▸ Your instructions
Below are the entries. Transcribe exactly the lines from the one with "R119: 33k (+5V, U101/IO14)" through the one with "R111: 1.5k (+5V, VC) -> 1.5k (+5V, GND)", ends included, and leave out all others.

Stored items from a collection
┄┄┄┄┄┄

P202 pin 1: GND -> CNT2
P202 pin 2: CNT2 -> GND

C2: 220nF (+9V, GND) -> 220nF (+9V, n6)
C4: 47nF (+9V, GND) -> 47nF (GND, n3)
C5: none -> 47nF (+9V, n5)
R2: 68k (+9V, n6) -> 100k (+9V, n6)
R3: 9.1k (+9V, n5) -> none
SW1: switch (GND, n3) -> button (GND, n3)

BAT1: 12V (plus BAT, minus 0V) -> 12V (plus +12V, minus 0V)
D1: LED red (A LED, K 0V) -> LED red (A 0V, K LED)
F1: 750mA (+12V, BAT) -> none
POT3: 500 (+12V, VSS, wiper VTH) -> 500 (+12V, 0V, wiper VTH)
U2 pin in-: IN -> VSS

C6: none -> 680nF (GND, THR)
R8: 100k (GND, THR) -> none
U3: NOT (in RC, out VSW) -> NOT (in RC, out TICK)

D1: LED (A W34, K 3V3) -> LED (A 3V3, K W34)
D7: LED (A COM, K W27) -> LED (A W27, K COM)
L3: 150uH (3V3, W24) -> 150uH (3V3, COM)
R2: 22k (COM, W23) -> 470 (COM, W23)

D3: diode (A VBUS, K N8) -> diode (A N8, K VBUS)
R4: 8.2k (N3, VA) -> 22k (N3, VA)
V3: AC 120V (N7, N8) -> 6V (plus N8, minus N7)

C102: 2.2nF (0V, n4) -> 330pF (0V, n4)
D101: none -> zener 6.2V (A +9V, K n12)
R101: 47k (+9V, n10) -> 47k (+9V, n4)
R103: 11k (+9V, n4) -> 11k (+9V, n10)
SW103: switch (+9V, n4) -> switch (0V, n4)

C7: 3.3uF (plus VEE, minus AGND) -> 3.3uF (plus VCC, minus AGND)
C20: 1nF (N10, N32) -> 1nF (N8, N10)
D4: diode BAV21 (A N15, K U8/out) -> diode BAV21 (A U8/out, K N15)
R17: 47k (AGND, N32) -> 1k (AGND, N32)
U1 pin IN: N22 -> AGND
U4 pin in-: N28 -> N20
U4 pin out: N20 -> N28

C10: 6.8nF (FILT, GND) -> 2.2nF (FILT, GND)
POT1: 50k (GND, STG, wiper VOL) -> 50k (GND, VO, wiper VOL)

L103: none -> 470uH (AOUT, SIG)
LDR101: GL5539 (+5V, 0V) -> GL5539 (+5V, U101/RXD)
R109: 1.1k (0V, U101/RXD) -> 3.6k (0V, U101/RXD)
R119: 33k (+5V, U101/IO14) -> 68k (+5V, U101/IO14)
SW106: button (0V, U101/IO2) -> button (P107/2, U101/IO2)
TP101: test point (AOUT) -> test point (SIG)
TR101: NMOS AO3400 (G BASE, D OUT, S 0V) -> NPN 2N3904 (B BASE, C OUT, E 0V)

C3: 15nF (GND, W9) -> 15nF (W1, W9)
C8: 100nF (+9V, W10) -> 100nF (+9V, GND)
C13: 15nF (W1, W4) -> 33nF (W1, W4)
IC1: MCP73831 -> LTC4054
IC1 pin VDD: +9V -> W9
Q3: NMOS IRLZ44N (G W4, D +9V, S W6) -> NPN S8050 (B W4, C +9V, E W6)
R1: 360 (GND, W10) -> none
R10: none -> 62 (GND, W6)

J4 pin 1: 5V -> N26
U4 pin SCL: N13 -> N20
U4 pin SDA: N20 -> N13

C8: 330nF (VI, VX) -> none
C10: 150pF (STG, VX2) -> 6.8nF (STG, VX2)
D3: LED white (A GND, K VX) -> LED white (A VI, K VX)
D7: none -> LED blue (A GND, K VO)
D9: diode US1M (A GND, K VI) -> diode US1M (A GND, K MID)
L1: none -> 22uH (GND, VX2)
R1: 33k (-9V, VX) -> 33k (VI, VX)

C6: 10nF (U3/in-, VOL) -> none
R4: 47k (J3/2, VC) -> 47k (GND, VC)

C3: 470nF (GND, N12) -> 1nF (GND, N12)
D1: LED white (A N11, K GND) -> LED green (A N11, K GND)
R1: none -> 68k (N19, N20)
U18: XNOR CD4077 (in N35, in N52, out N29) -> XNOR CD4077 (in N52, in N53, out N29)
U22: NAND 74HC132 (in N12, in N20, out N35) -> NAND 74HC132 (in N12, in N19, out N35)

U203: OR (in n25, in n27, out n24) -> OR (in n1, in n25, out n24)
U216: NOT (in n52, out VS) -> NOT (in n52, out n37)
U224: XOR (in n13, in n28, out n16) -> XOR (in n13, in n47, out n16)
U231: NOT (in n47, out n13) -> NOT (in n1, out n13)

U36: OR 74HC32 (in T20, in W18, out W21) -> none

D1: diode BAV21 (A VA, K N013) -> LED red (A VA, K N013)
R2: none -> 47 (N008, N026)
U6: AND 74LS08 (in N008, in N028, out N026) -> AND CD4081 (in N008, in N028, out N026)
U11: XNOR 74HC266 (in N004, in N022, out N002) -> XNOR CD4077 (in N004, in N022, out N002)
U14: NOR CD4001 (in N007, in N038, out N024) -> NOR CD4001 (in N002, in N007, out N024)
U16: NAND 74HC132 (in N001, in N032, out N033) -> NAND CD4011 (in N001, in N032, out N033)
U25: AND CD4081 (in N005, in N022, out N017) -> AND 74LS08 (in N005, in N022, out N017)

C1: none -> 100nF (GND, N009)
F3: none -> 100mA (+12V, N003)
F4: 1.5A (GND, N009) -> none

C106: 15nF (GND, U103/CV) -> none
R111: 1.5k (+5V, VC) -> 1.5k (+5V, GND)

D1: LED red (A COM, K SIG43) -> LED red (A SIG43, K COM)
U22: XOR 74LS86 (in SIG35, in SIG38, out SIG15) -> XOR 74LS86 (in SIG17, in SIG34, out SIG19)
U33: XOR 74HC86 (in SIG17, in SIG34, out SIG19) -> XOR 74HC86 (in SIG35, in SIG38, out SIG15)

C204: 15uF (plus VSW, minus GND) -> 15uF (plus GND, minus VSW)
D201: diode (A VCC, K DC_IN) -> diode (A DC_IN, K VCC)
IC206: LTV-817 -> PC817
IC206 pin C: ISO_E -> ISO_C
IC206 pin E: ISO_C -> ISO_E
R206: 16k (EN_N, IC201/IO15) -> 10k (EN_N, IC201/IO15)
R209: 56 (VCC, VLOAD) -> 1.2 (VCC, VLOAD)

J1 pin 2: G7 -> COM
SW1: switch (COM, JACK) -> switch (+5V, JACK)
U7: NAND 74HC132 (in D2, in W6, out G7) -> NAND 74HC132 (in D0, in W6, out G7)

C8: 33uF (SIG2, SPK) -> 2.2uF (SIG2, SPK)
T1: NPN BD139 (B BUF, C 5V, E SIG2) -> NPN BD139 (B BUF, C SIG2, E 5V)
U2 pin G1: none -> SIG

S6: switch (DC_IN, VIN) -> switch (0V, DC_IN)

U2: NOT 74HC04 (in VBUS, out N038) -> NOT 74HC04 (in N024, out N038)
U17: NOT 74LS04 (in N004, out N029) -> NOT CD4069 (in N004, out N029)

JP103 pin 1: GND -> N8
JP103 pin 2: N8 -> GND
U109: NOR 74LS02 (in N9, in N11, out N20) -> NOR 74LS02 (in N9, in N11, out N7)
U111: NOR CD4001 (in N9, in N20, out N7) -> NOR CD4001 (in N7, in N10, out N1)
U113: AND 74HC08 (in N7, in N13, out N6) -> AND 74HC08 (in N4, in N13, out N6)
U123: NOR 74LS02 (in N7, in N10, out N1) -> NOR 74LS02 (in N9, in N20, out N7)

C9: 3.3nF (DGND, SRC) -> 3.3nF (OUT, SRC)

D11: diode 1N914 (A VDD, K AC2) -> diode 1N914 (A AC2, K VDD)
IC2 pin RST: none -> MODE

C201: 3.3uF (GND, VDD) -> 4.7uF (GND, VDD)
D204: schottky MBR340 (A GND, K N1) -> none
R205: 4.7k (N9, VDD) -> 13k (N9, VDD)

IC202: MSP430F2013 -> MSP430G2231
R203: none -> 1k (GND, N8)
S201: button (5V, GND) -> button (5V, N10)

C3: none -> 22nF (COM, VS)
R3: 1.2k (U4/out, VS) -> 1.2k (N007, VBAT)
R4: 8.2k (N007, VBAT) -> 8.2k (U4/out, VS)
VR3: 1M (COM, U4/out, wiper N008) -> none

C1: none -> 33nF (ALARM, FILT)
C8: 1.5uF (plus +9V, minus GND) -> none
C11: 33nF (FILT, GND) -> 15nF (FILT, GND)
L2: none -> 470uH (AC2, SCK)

┄┄┄┄┄┄

▸ Output for this task
R119: 33k (+5V, U101/IO14) -> 68k (+5V, U101/IO14)
SW106: button (0V, U101/IO2) -> button (P107/2, U101/IO2)
TP101: test point (AOUT) -> test point (SIG)
TR101: NMOS AO3400 (G BASE, D OUT, S 0V) -> NPN 2N3904 (B BASE, C OUT, E 0V)

C3: 15nF (GND, W9) -> 15nF (W1, W9)
C8: 100nF (+9V, W10) -> 100nF (+9V, GND)
C13: 15nF (W1, W4) -> 33nF (W1, W4)
IC1: MCP73831 -> LTC4054
IC1 pin VDD: +9V -> W9
Q3: NMOS IRLZ44N (G W4, D +9V, S W6) -> NPN S8050 (B W4, C +9V, E W6)
R1: 360 (GND, W10) -> none
R10: none -> 62 (GND, W6)

J4 pin 1: 5V -> N26
U4 pin SCL: N13 -> N20
U4 pin SDA: N20 -> N13

C8: 330nF (VI, VX) -> none
C10: 150pF (STG, VX2) -> 6.8nF (STG, VX2)
D3: LED white (A GND, K VX) -> LED white (A VI, K VX)
D7: none -> LED blue (A GND, K VO)
D9: diode US1M (A GND, K VI) -> diode US1M (A GND, K MID)
L1: none -> 22uH (GND, VX2)
R1: 33k (-9V, VX) -> 33k (VI, VX)

C6: 10nF (U3/in-, VOL) -> none
R4: 47k (J3/2, VC) -> 47k (GND, VC)

C3: 470nF (GND, N12) -> 1nF (GND, N12)
D1: LED white (A N11, K GND) -> LED green (A N11, K GND)
R1: none -> 68k (N19, N20)
U18: XNOR CD4077 (in N35, in N52, out N29) -> XNOR CD4077 (in N52, in N53, out N29)
U22: NAND 74HC132 (in N12, in N20, out N35) -> NAND 74HC132 (in N12, in N19, out N35)

U203: OR (in n25, in n27, out n24) -> OR (in n1, in n25, out n24)
U216: NOT (in n52, out VS) -> NOT (in n52, out n37)
U224: XOR (in n13, in n28, out n16) -> XOR (in n13, in n47, out n16)
U231: NOT (in n47, out n13) -> NOT (in n1, out n13)

U36: OR 74HC32 (in T20, in W18, out W21) -> none

D1: diode BAV21 (A VA, K N013) -> LED red (A VA, K N013)
R2: none -> 47 (N008, N026)
U6: AND 74LS08 (in N008, in N028, out N026) -> AND CD4081 (in N008, in N028, out N026)
U11: XNOR 74HC266 (in N004, in N022, out N002) -> XNOR CD4077 (in N004, in N022, out N002)
U14: NOR CD4001 (in N007, in N038, out N024) -> NOR CD4001 (in N002, in N007, out N024)
U16: NAND 74HC132 (in N001, in N032, out N033) -> NAND CD4011 (in N001, in N032, out N033)
U25: AND CD4081 (in N005, in N022, out N017) -> AND 74LS08 (in N005, in N022, out N017)

C1: none -> 100nF (GND, N009)
F3: none -> 100mA (+12V, N003)
F4: 1.5A (GND, N009) -> none

C106: 15nF (GND, U103/CV) -> none
R111: 1.5k (+5V, VC) -> 1.5k (+5V, GND)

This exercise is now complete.